TASK GOAL:
Each line of the data that mentions the string "AUDIO" needs to be identified and copied.

====== MATERIAL FOR THE TASK

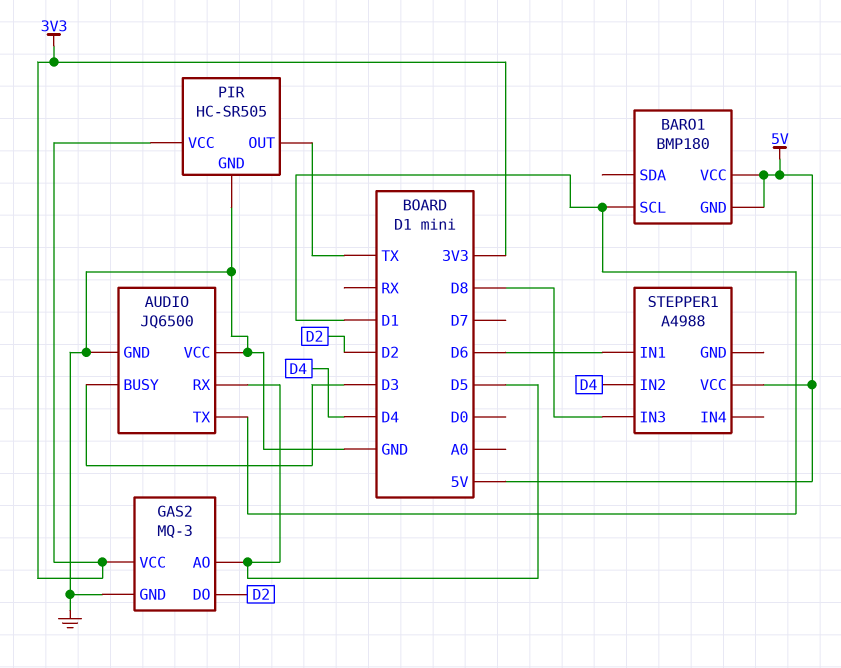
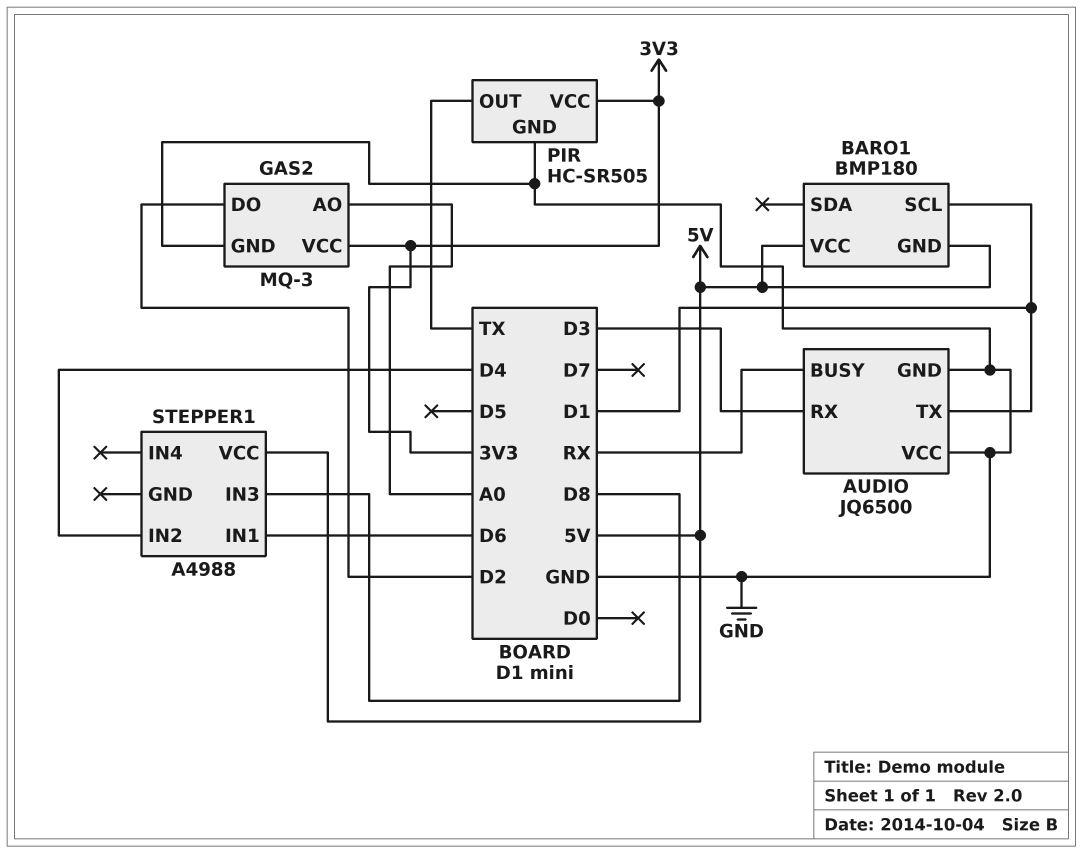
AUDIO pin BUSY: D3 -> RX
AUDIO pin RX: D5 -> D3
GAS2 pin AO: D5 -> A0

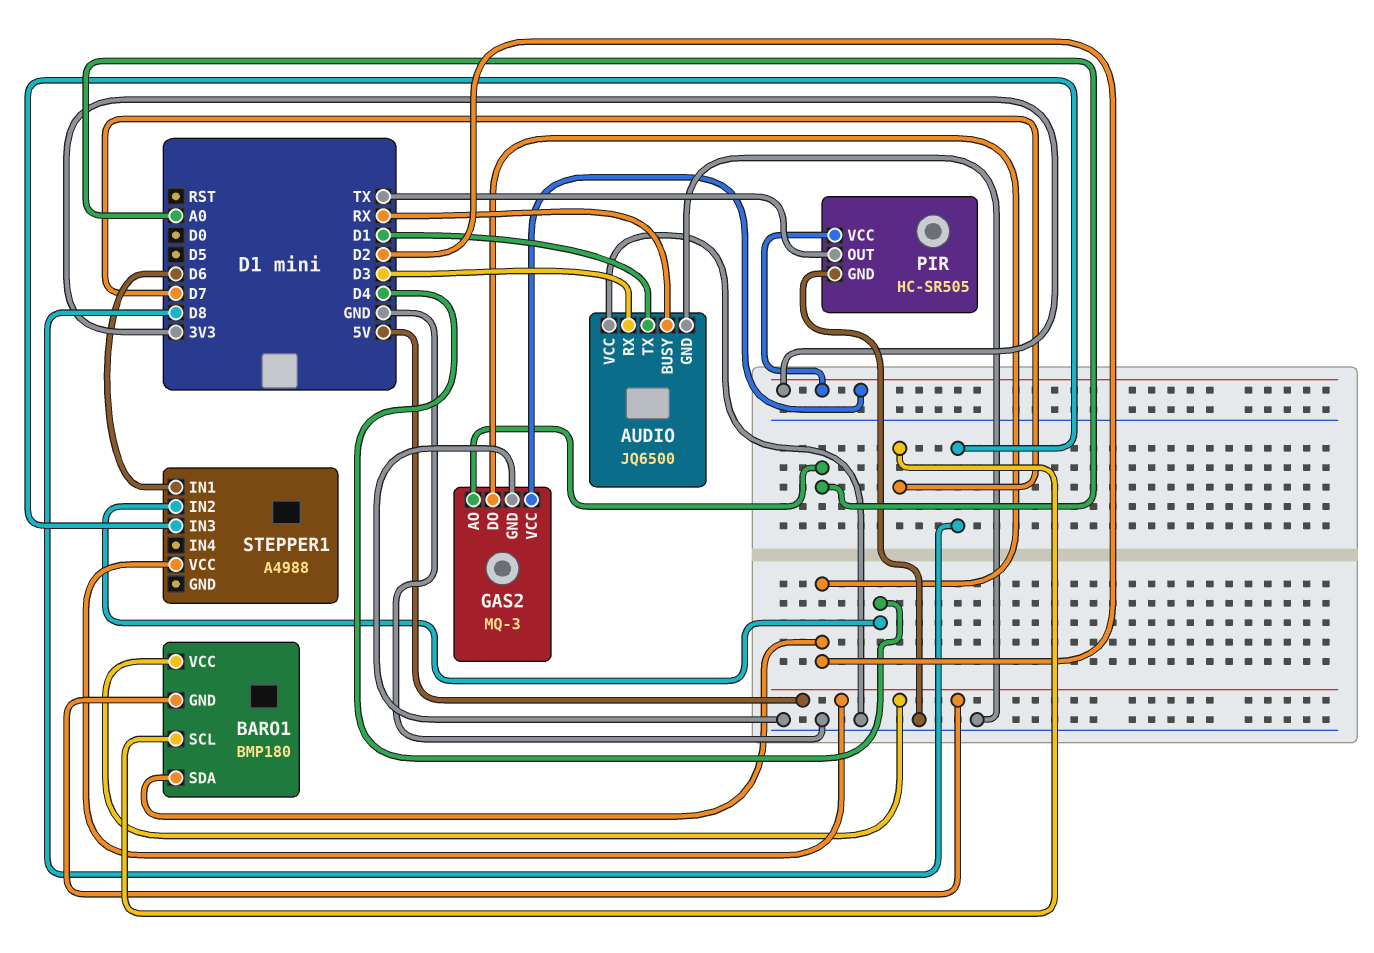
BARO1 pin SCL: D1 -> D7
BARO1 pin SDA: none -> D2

============

TASK OUTPUT:
AUDIO pin BUSY: D3 -> RX
AUDIO pin RX: D5 -> D3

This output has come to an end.